**STATED PROBLEM**
Reproduce the listing below, switching "schoolhouse" to "farmhouse" wherever it occurs and leaving everything else as it is.

**INFORMATION SHOWN**

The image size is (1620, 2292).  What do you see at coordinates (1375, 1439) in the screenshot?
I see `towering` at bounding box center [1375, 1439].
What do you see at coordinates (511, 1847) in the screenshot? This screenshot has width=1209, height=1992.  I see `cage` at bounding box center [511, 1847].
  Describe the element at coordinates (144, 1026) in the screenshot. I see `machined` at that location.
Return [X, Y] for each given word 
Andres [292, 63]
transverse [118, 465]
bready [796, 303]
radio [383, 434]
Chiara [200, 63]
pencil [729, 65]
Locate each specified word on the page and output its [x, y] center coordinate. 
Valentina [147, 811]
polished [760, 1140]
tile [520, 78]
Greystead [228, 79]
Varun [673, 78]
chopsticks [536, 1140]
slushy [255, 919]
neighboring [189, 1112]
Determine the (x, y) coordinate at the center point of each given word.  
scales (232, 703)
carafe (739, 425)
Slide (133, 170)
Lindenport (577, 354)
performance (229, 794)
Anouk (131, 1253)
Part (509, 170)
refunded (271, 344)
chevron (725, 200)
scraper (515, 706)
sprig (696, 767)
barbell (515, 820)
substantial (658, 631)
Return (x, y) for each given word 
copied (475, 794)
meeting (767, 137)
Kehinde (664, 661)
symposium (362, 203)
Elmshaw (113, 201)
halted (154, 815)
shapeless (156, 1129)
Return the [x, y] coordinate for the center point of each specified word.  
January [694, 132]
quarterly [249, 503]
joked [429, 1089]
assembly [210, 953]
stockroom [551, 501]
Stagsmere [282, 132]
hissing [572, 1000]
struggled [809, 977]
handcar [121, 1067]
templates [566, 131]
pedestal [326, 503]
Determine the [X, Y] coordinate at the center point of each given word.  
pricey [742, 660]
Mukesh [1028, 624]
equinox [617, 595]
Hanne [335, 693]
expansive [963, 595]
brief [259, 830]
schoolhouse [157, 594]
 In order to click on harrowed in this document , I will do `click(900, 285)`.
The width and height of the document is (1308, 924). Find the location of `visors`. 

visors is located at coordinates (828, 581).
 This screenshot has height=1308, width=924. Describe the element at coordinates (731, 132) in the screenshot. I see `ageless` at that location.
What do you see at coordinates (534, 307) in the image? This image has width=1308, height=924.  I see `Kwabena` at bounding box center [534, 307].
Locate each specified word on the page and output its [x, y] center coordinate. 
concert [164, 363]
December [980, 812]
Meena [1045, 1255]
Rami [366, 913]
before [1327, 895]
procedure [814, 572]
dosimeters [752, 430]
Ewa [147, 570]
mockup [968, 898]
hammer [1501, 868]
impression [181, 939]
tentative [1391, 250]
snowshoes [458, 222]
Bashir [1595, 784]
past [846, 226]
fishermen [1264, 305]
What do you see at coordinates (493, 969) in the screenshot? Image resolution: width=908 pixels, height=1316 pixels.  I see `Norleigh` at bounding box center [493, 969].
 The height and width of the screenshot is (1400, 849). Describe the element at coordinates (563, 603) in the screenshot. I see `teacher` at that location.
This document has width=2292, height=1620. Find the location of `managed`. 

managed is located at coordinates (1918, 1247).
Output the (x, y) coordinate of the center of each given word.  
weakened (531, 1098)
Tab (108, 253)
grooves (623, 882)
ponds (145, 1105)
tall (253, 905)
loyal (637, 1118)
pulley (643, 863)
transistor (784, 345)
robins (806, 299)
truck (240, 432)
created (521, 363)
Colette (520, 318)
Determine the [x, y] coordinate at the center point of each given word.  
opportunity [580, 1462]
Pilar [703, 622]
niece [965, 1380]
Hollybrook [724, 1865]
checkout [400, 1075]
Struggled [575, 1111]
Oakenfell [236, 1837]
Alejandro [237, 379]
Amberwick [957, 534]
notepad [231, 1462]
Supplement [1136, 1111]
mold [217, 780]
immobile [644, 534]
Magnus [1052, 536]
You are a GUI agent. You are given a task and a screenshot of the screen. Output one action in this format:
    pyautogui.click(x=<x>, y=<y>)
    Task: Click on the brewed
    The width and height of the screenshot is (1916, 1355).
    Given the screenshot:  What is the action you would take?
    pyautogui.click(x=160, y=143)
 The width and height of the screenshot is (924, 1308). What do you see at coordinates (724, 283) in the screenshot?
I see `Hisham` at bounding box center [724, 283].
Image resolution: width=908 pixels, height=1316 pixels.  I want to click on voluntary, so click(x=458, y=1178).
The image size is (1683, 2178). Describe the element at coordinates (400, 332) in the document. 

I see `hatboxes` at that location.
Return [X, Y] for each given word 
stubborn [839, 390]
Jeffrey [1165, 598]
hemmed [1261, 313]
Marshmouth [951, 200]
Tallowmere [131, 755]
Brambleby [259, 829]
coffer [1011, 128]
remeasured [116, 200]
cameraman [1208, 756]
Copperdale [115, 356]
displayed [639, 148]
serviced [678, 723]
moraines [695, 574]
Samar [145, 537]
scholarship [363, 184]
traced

**RESPONSE**
The image size is (1620, 2292).  What do you see at coordinates (1375, 1439) in the screenshot?
I see `towering` at bounding box center [1375, 1439].
What do you see at coordinates (511, 1847) in the screenshot? This screenshot has width=1209, height=1992.  I see `cage` at bounding box center [511, 1847].
  Describe the element at coordinates (144, 1026) in the screenshot. I see `machined` at that location.
Return [X, Y] for each given word 
Andres [292, 63]
transverse [118, 465]
bready [796, 303]
radio [383, 434]
Chiara [200, 63]
pencil [729, 65]
Locate each specified word on the page and output its [x, y] center coordinate. 
Valentina [147, 811]
polished [760, 1140]
tile [520, 78]
Greystead [228, 79]
Varun [673, 78]
chopsticks [536, 1140]
slushy [255, 919]
neighboring [189, 1112]
Determine the (x, y) coordinate at the center point of each given word.  
scales (232, 703)
carafe (739, 425)
Slide (133, 170)
Lindenport (577, 354)
performance (229, 794)
Anouk (131, 1253)
Part (509, 170)
refunded (271, 344)
chevron (725, 200)
scraper (515, 706)
sprig (696, 767)
barbell (515, 820)
substantial (658, 631)
Return (x, y) for each given word 
copied (475, 794)
meeting (767, 137)
Kehinde (664, 661)
symposium (362, 203)
Elmshaw (113, 201)
halted (154, 815)
shapeless (156, 1129)
Return the [x, y] coordinate for the center point of each specified word.  
January [694, 132]
quarterly [249, 503]
joked [429, 1089]
assembly [210, 953]
stockroom [551, 501]
Stagsmere [282, 132]
hissing [572, 1000]
struggled [809, 977]
handcar [121, 1067]
templates [566, 131]
pedestal [326, 503]
Determine the [X, Y] coordinate at the center point of each given word.  
pricey [742, 660]
Mukesh [1028, 624]
equinox [617, 595]
Hanne [335, 693]
expansive [963, 595]
brief [259, 830]
farmhouse [157, 594]
 In order to click on harrowed in this document , I will do `click(900, 285)`.
The width and height of the document is (1308, 924). Find the location of `visors`. 

visors is located at coordinates (828, 581).
 This screenshot has height=1308, width=924. Describe the element at coordinates (731, 132) in the screenshot. I see `ageless` at that location.
What do you see at coordinates (534, 307) in the image? This image has width=1308, height=924.  I see `Kwabena` at bounding box center [534, 307].
Locate each specified word on the page and output its [x, y] center coordinate. 
concert [164, 363]
December [980, 812]
Meena [1045, 1255]
Rami [366, 913]
before [1327, 895]
procedure [814, 572]
dosimeters [752, 430]
Ewa [147, 570]
mockup [968, 898]
hammer [1501, 868]
impression [181, 939]
tentative [1391, 250]
snowshoes [458, 222]
Bashir [1595, 784]
past [846, 226]
fishermen [1264, 305]
What do you see at coordinates (493, 969) in the screenshot? Image resolution: width=908 pixels, height=1316 pixels.  I see `Norleigh` at bounding box center [493, 969].
 The height and width of the screenshot is (1400, 849). Describe the element at coordinates (563, 603) in the screenshot. I see `teacher` at that location.
This document has width=2292, height=1620. Find the location of `managed`. 

managed is located at coordinates (1918, 1247).
Output the (x, y) coordinate of the center of each given word.  
weakened (531, 1098)
Tab (108, 253)
grooves (623, 882)
ponds (145, 1105)
tall (253, 905)
loyal (637, 1118)
pulley (643, 863)
transistor (784, 345)
robins (806, 299)
truck (240, 432)
created (521, 363)
Colette (520, 318)
Determine the [x, y] coordinate at the center point of each given word.  
opportunity [580, 1462]
Pilar [703, 622]
niece [965, 1380]
Hollybrook [724, 1865]
checkout [400, 1075]
Struggled [575, 1111]
Oakenfell [236, 1837]
Alejandro [237, 379]
Amberwick [957, 534]
notepad [231, 1462]
Supplement [1136, 1111]
mold [217, 780]
immobile [644, 534]
Magnus [1052, 536]
You are a GUI agent. You are given a task and a screenshot of the screen. Output one action in this format:
    pyautogui.click(x=<x>, y=<y>)
    Task: Click on the brewed
    The width and height of the screenshot is (1916, 1355).
    Given the screenshot:  What is the action you would take?
    pyautogui.click(x=160, y=143)
 The width and height of the screenshot is (924, 1308). What do you see at coordinates (724, 283) in the screenshot?
I see `Hisham` at bounding box center [724, 283].
Image resolution: width=908 pixels, height=1316 pixels.  I want to click on voluntary, so click(x=458, y=1178).
The image size is (1683, 2178). Describe the element at coordinates (400, 332) in the document. 

I see `hatboxes` at that location.
Return [X, Y] for each given word 
stubborn [839, 390]
Jeffrey [1165, 598]
hemmed [1261, 313]
Marshmouth [951, 200]
Tallowmere [131, 755]
Brambleby [259, 829]
coffer [1011, 128]
remeasured [116, 200]
cameraman [1208, 756]
Copperdale [115, 356]
displayed [639, 148]
serviced [678, 723]
moraines [695, 574]
Samar [145, 537]
scholarship [363, 184]
traced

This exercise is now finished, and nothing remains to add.